— WHAT IS EXPECTED —
Would you please return all of the entries below exactly as shown?

BEGIN RECORDS FOR THE EXERCISE

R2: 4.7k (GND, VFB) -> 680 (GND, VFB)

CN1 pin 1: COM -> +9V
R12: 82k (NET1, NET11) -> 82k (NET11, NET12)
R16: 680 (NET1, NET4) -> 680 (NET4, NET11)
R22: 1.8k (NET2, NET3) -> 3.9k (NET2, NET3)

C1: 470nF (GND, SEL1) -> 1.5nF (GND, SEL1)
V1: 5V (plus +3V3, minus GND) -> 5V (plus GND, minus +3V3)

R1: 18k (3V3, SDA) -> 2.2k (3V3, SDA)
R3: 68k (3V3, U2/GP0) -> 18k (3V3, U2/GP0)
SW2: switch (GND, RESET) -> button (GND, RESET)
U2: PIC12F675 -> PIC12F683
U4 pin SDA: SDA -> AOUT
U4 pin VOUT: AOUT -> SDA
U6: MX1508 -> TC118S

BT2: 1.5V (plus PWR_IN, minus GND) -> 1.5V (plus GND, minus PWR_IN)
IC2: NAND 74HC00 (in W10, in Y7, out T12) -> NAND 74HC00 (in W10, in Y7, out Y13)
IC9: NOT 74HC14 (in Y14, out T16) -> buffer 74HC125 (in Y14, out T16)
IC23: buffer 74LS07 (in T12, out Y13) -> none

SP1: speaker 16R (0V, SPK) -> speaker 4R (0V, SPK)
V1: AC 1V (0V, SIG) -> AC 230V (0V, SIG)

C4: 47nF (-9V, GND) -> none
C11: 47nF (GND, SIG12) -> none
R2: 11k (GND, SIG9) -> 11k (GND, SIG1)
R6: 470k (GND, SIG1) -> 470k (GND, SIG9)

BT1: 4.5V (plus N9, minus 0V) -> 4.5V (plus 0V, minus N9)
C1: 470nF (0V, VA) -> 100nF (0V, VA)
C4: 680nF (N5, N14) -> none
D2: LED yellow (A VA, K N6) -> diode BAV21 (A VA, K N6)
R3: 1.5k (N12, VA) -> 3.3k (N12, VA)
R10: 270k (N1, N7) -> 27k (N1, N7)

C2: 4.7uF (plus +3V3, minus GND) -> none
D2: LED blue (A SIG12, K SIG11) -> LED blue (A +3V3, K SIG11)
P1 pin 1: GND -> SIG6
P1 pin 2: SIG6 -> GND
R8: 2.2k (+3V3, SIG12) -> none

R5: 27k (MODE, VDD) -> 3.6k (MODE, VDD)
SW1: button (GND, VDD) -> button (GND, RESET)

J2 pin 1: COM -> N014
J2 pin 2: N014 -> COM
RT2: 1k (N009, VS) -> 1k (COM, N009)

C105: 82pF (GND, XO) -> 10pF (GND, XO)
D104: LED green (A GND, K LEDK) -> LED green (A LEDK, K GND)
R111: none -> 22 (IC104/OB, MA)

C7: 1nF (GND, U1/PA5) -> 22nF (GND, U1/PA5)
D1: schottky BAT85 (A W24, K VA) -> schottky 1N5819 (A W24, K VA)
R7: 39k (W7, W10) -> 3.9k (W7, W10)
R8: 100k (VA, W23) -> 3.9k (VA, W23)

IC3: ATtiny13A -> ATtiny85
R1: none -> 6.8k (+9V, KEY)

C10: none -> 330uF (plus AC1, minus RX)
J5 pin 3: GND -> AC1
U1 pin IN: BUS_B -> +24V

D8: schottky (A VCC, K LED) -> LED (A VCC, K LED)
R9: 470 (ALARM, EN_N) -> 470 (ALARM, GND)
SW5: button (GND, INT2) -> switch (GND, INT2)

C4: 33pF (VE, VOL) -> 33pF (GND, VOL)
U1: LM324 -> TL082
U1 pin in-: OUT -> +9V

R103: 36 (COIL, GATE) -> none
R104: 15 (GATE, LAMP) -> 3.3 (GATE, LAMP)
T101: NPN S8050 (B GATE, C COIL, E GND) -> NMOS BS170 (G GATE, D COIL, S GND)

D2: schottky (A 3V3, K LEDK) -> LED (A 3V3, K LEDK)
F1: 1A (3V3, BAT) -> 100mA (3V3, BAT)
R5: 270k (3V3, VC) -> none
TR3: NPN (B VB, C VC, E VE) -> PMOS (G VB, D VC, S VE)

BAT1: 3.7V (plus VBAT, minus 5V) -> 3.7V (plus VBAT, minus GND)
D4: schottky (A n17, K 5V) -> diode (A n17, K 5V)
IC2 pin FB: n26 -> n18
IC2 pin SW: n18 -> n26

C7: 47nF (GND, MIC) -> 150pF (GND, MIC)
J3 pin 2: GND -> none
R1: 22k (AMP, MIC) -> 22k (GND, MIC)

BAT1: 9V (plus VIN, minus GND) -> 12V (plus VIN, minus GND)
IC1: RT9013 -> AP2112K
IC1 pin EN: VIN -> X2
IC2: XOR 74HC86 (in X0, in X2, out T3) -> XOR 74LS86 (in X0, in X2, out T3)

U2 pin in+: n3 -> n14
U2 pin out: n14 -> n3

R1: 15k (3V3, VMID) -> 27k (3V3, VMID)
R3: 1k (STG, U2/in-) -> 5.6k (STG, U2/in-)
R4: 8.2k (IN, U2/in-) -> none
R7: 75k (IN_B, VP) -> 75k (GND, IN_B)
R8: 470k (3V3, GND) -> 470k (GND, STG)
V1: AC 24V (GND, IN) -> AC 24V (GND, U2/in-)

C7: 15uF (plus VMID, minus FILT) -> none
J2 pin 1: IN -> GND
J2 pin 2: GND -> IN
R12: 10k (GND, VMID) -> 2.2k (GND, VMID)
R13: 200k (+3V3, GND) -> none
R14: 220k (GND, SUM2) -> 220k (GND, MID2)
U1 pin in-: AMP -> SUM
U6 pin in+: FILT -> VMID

END RECORDS FOR THE EXERCISE

— YOUR SOLUTION —
R2: 4.7k (GND, VFB) -> 680 (GND, VFB)

CN1 pin 1: COM -> +9V
R12: 82k (NET1, NET11) -> 82k (NET11, NET12)
R16: 680 (NET1, NET4) -> 680 (NET4, NET11)
R22: 1.8k (NET2, NET3) -> 3.9k (NET2, NET3)

C1: 470nF (GND, SEL1) -> 1.5nF (GND, SEL1)
V1: 5V (plus +3V3, minus GND) -> 5V (plus GND, minus +3V3)

R1: 18k (3V3, SDA) -> 2.2k (3V3, SDA)
R3: 68k (3V3, U2/GP0) -> 18k (3V3, U2/GP0)
SW2: switch (GND, RESET) -> button (GND, RESET)
U2: PIC12F675 -> PIC12F683
U4 pin SDA: SDA -> AOUT
U4 pin VOUT: AOUT -> SDA
U6: MX1508 -> TC118S

BT2: 1.5V (plus PWR_IN, minus GND) -> 1.5V (plus GND, minus PWR_IN)
IC2: NAND 74HC00 (in W10, in Y7, out T12) -> NAND 74HC00 (in W10, in Y7, out Y13)
IC9: NOT 74HC14 (in Y14, out T16) -> buffer 74HC125 (in Y14, out T16)
IC23: buffer 74LS07 (in T12, out Y13) -> none

SP1: speaker 16R (0V, SPK) -> speaker 4R (0V, SPK)
V1: AC 1V (0V, SIG) -> AC 230V (0V, SIG)

C4: 47nF (-9V, GND) -> none
C11: 47nF (GND, SIG12) -> none
R2: 11k (GND, SIG9) -> 11k (GND, SIG1)
R6: 470k (GND, SIG1) -> 470k (GND, SIG9)

BT1: 4.5V (plus N9, minus 0V) -> 4.5V (plus 0V, minus N9)
C1: 470nF (0V, VA) -> 100nF (0V, VA)
C4: 680nF (N5, N14) -> none
D2: LED yellow (A VA, K N6) -> diode BAV21 (A VA, K N6)
R3: 1.5k (N12, VA) -> 3.3k (N12, VA)
R10: 270k (N1, N7) -> 27k (N1, N7)

C2: 4.7uF (plus +3V3, minus GND) -> none
D2: LED blue (A SIG12, K SIG11) -> LED blue (A +3V3, K SIG11)
P1 pin 1: GND -> SIG6
P1 pin 2: SIG6 -> GND
R8: 2.2k (+3V3, SIG12) -> none

R5: 27k (MODE, VDD) -> 3.6k (MODE, VDD)
SW1: button (GND, VDD) -> button (GND, RESET)

J2 pin 1: COM -> N014
J2 pin 2: N014 -> COM
RT2: 1k (N009, VS) -> 1k (COM, N009)

C105: 82pF (GND, XO) -> 10pF (GND, XO)
D104: LED green (A GND, K LEDK) -> LED green (A LEDK, K GND)
R111: none -> 22 (IC104/OB, MA)

C7: 1nF (GND, U1/PA5) -> 22nF (GND, U1/PA5)
D1: schottky BAT85 (A W24, K VA) -> schottky 1N5819 (A W24, K VA)
R7: 39k (W7, W10) -> 3.9k (W7, W10)
R8: 100k (VA, W23) -> 3.9k (VA, W23)

IC3: ATtiny13A -> ATtiny85
R1: none -> 6.8k (+9V, KEY)

C10: none -> 330uF (plus AC1, minus RX)
J5 pin 3: GND -> AC1
U1 pin IN: BUS_B -> +24V

D8: schottky (A VCC, K LED) -> LED (A VCC, K LED)
R9: 470 (ALARM, EN_N) -> 470 (ALARM, GND)
SW5: button (GND, INT2) -> switch (GND, INT2)

C4: 33pF (VE, VOL) -> 33pF (GND, VOL)
U1: LM324 -> TL082
U1 pin in-: OUT -> +9V

R103: 36 (COIL, GATE) -> none
R104: 15 (GATE, LAMP) -> 3.3 (GATE, LAMP)
T101: NPN S8050 (B GATE, C COIL, E GND) -> NMOS BS170 (G GATE, D COIL, S GND)

D2: schottky (A 3V3, K LEDK) -> LED (A 3V3, K LEDK)
F1: 1A (3V3, BAT) -> 100mA (3V3, BAT)
R5: 270k (3V3, VC) -> none
TR3: NPN (B VB, C VC, E VE) -> PMOS (G VB, D VC, S VE)

BAT1: 3.7V (plus VBAT, minus 5V) -> 3.7V (plus VBAT, minus GND)
D4: schottky (A n17, K 5V) -> diode (A n17, K 5V)
IC2 pin FB: n26 -> n18
IC2 pin SW: n18 -> n26

C7: 47nF (GND, MIC) -> 150pF (GND, MIC)
J3 pin 2: GND -> none
R1: 22k (AMP, MIC) -> 22k (GND, MIC)

BAT1: 9V (plus VIN, minus GND) -> 12V (plus VIN, minus GND)
IC1: RT9013 -> AP2112K
IC1 pin EN: VIN -> X2
IC2: XOR 74HC86 (in X0, in X2, out T3) -> XOR 74LS86 (in X0, in X2, out T3)

U2 pin in+: n3 -> n14
U2 pin out: n14 -> n3

R1: 15k (3V3, VMID) -> 27k (3V3, VMID)
R3: 1k (STG, U2/in-) -> 5.6k (STG, U2/in-)
R4: 8.2k (IN, U2/in-) -> none
R7: 75k (IN_B, VP) -> 75k (GND, IN_B)
R8: 470k (3V3, GND) -> 470k (GND, STG)
V1: AC 24V (GND, IN) -> AC 24V (GND, U2/in-)

C7: 15uF (plus VMID, minus FILT) -> none
J2 pin 1: IN -> GND
J2 pin 2: GND -> IN
R12: 10k (GND, VMID) -> 2.2k (GND, VMID)
R13: 200k (+3V3, GND) -> none
R14: 220k (GND, SUM2) -> 220k (GND, MID2)
U1 pin in-: AMP -> SUM
U6 pin in+: FILT -> VMID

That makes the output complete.